* **What you are asked to do**
Could you change "studio couch" to "sofa" in the stretch from the line containing "Answer: (A)" through the end of the items, keeping everything else the same and leaving the pictures out?

* **Source data**
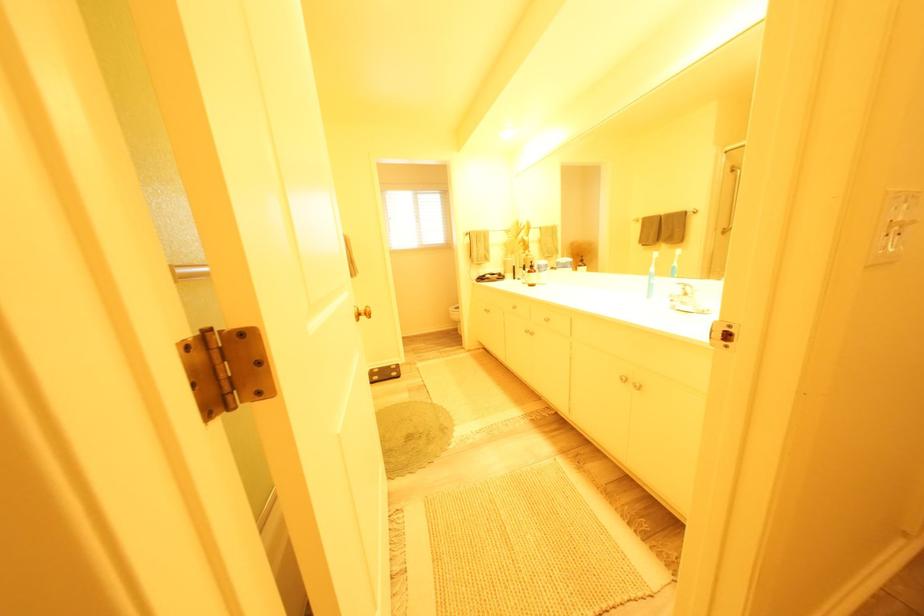
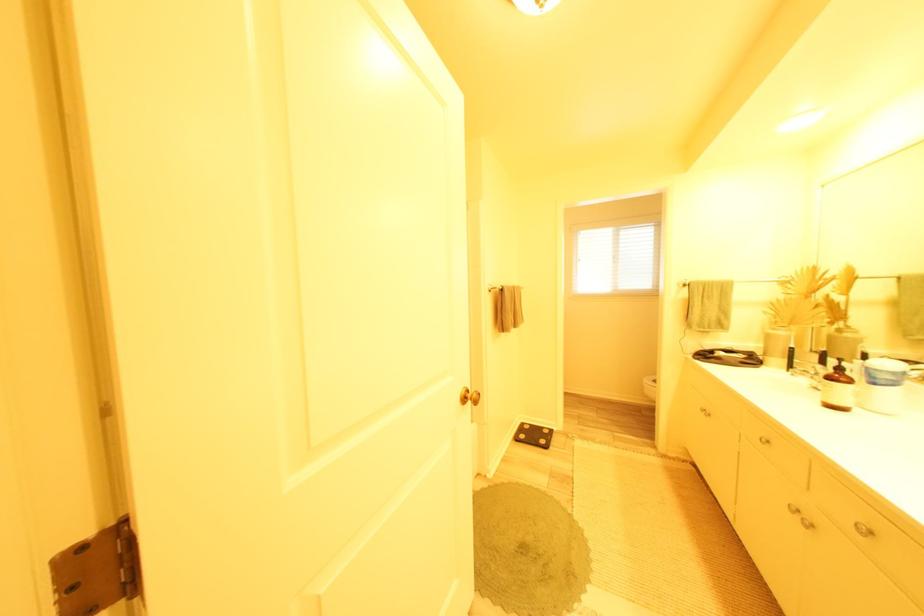
The point at (540,273) is marked in the first image. Where is the corresponding point in the second image?

(841, 379)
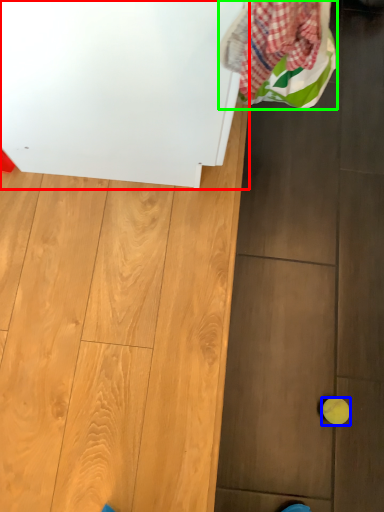
Question: Estimate the real-world distances between objects in this image. Which object is farther from appliance (highlighted by a red box), ball (highlighted by a blue box) or laundry (highlighted by a green box)?

Choices:
 (A) ball
 (B) laundry

Answer: (A)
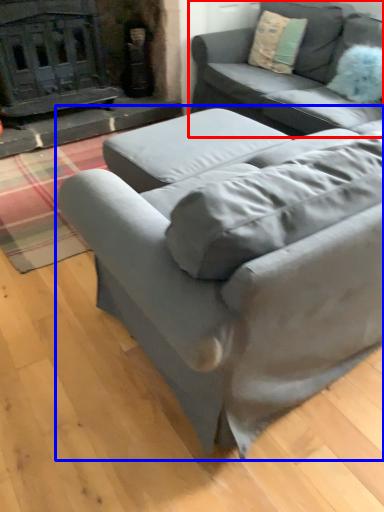
Question: Among these objects, which one is nearest to the camera, studio couch (highlighted by a red box) or studio couch (highlighted by a blue box)?

Choices:
 (A) studio couch
 (B) studio couch

Answer: (B)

* **Response area**
Answer: (A)
Question: Among these objects, which one is nearest to the camera, sofa (highlighted by a red box) or sofa (highlighted by a blue box)?

Choices:
 (A) sofa
 (B) sofa

Answer: (B)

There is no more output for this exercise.